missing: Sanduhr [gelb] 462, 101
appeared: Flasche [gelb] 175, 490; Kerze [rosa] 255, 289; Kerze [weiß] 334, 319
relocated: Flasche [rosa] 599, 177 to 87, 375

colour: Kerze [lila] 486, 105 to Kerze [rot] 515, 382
● ● ●
= Brief =
From top to bottom, repeat the data above without alteration.

= Written response =
missing: Sanduhr [gelb] 462, 101
appeared: Flasche [gelb] 175, 490; Kerze [rosa] 255, 289; Kerze [weiß] 334, 319
relocated: Flasche [rosa] 599, 177 to 87, 375

colour: Kerze [lila] 486, 105 to Kerze [rot] 515, 382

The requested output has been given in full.